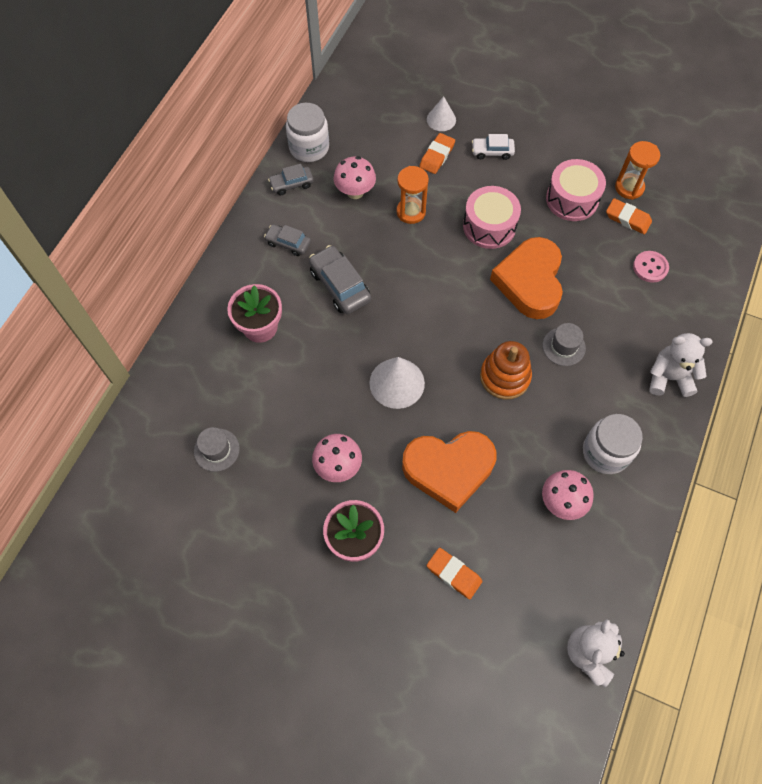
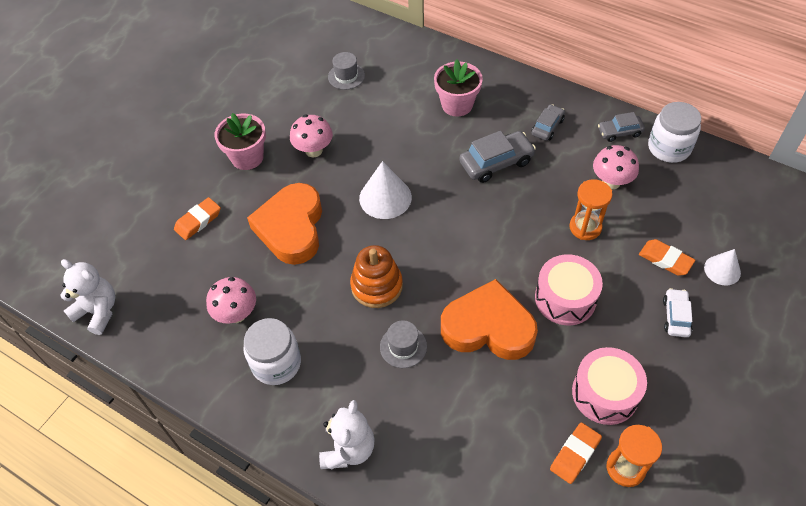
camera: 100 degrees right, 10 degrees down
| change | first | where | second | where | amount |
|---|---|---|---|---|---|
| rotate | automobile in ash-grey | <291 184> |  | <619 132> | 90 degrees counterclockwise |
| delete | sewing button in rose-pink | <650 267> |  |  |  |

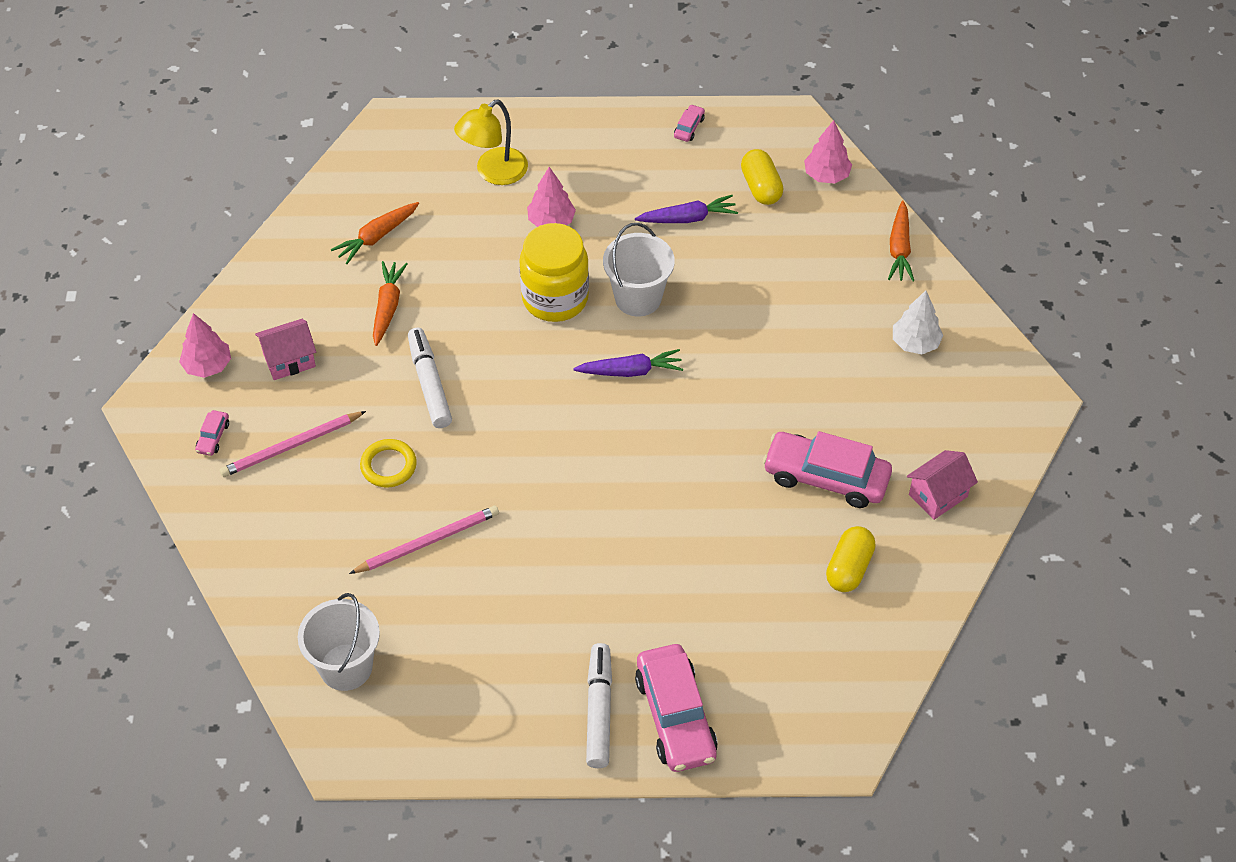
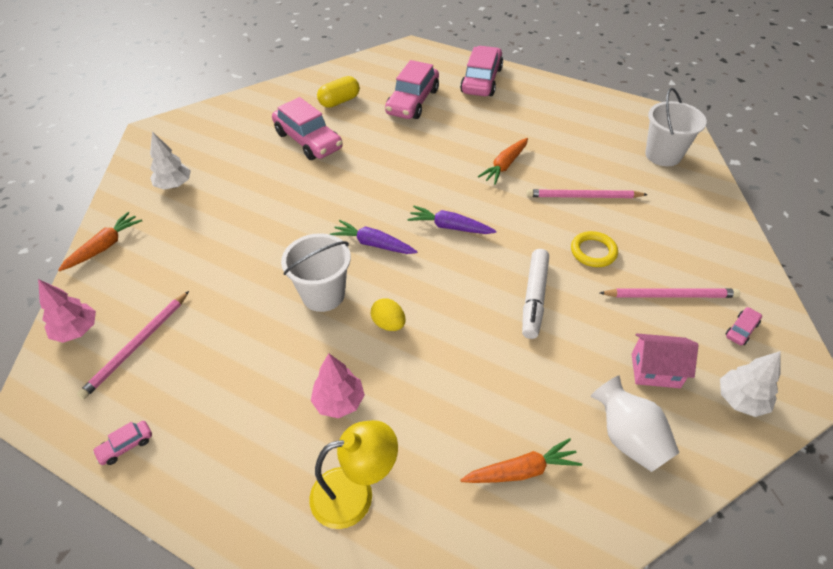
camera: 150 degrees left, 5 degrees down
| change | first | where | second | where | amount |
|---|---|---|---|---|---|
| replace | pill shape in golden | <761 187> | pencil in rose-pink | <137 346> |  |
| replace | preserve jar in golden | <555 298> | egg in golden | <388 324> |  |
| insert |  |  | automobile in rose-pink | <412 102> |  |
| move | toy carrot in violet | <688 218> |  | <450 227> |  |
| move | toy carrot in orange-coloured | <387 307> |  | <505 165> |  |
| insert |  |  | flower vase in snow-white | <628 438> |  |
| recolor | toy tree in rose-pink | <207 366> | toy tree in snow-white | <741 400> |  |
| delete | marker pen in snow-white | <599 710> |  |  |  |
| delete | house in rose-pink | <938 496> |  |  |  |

▶ [Requirement] A word-for-word copy is needed, starting at the first line of the listing and ending with the line bearing "degrees counterclockwise |". No pictures.

▶ [Answer below]
camera: 100 degrees right, 10 degrees down
| change | first | where | second | where | amount |
|---|---|---|---|---|---|
| rotate | automobile in ash-grey | <291 184> |  | <619 132> | 90 degrees counterclockwise |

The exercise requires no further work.